══ DATA PROVIDED
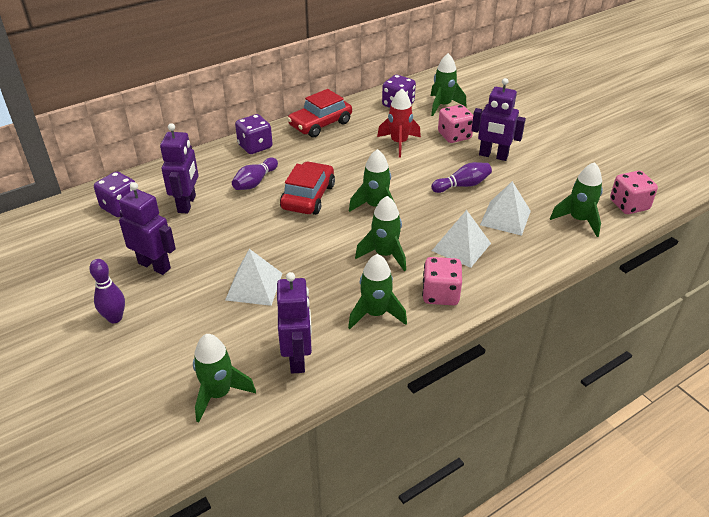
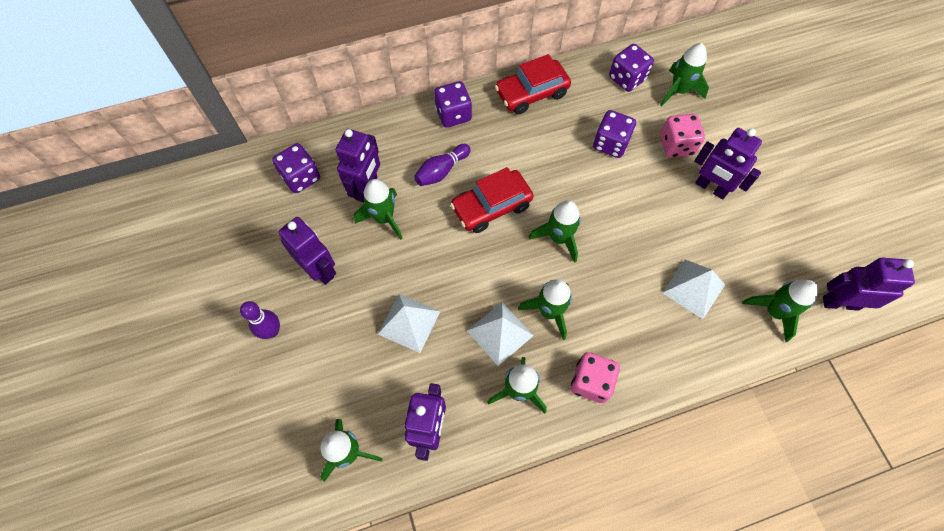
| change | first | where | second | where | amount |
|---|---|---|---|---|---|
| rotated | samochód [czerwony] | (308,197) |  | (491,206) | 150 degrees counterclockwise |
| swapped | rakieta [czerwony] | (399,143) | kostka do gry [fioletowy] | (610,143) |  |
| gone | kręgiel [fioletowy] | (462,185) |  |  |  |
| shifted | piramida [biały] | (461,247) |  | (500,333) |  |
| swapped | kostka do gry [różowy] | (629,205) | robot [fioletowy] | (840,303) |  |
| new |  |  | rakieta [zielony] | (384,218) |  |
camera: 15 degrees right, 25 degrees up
════
══ DATA PROVIDED
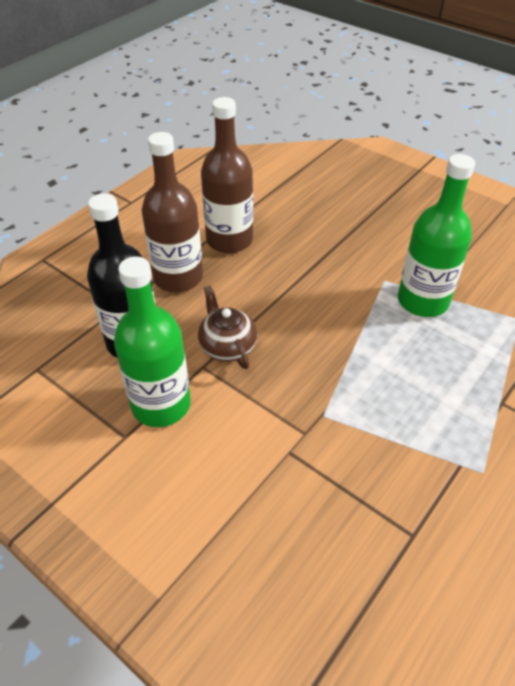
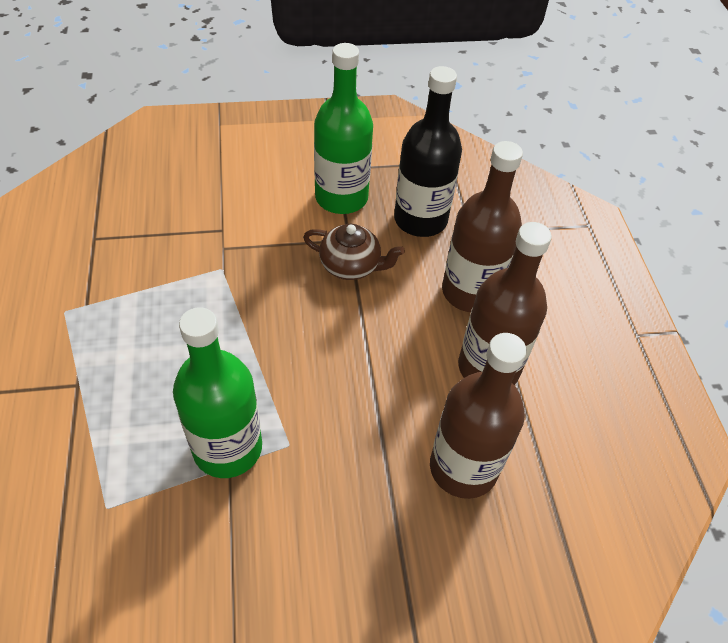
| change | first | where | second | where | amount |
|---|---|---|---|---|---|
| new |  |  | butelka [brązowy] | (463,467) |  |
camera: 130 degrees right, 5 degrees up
════
══ DATA PROVIDED
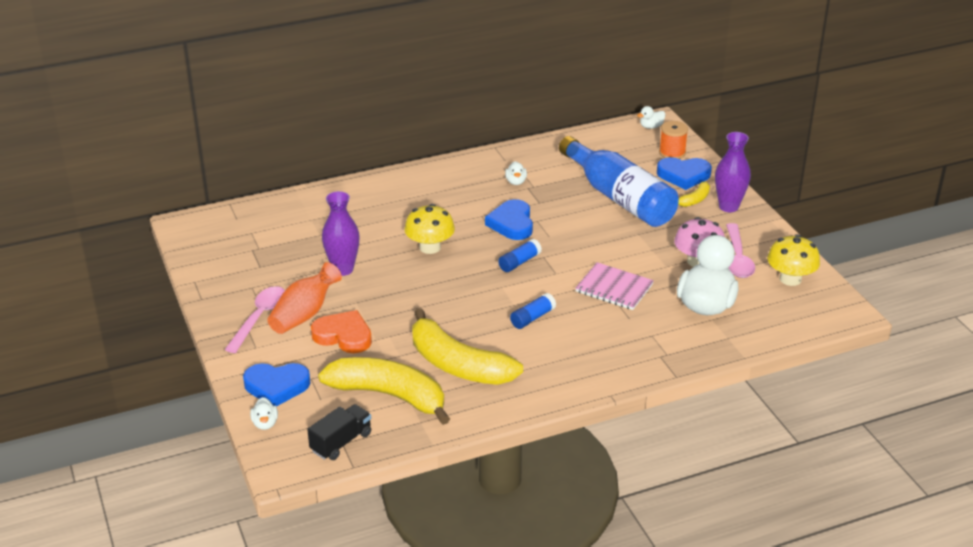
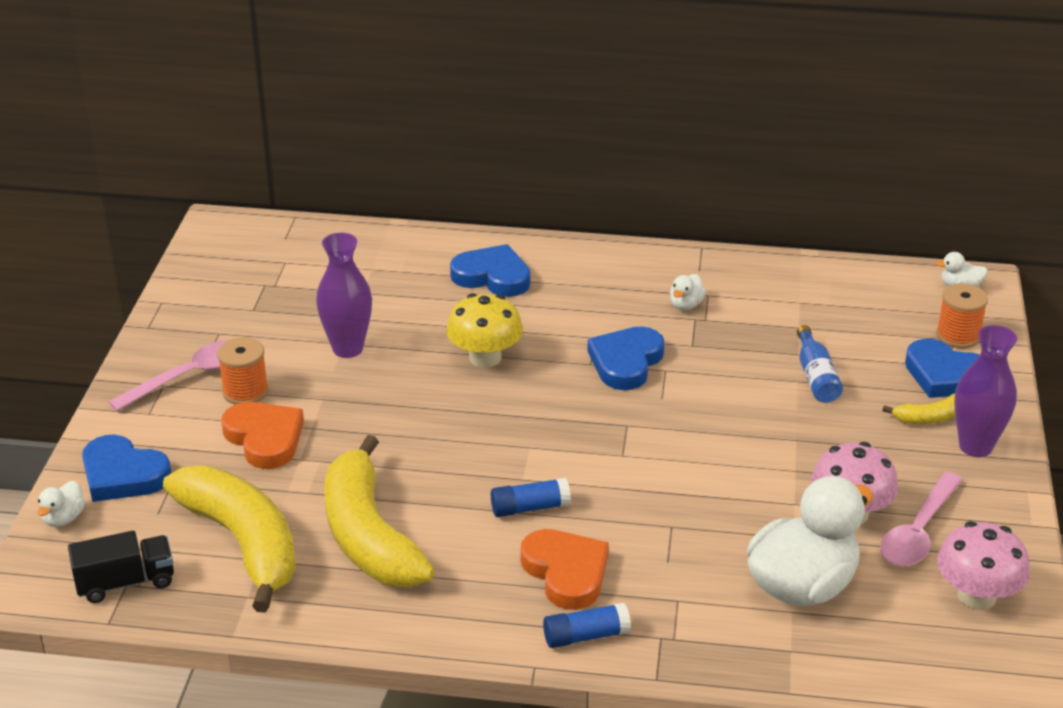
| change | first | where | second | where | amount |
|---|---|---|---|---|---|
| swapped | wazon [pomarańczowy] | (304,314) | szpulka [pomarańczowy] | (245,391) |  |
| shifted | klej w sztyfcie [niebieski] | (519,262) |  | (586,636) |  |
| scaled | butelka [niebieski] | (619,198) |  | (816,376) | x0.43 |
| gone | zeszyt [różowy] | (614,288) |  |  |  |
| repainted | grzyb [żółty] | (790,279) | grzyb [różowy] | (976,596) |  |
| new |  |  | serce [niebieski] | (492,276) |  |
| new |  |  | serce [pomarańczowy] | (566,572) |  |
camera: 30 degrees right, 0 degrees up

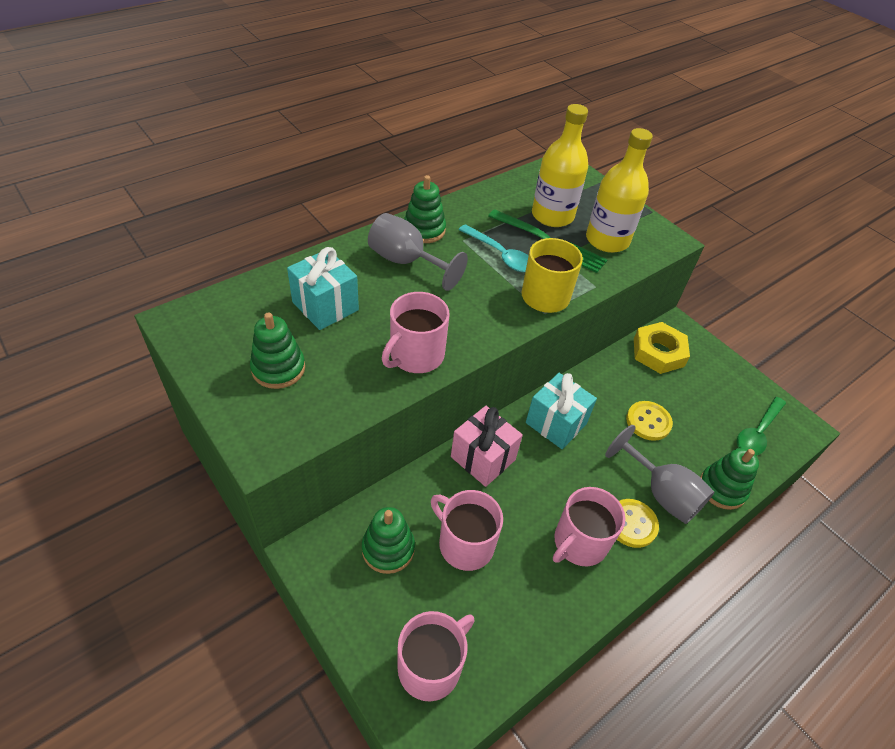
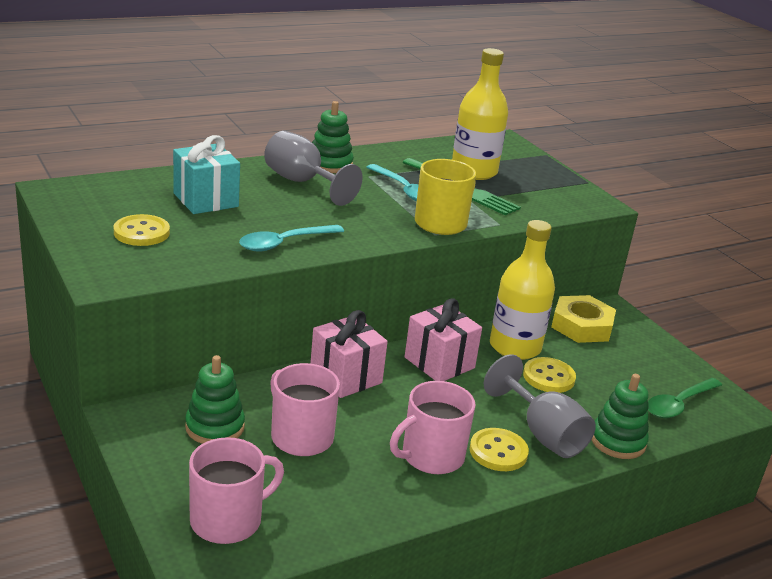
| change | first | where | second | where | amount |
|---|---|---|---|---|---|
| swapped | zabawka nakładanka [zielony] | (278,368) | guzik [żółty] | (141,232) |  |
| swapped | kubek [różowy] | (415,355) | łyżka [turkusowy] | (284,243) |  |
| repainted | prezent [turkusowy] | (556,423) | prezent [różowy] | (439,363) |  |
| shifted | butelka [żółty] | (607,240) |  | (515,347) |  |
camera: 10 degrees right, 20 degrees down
════
● **AIM OF THE EXERCISE**: Show the lines where the word "camera" appears in the entries.

● **EXERCISE ANSWER**:
camera: 15 degrees right, 25 degrees up
camera: 130 degrees right, 5 degrees up
camera: 30 degrees right, 0 degrees up
camera: 10 degrees right, 20 degrees down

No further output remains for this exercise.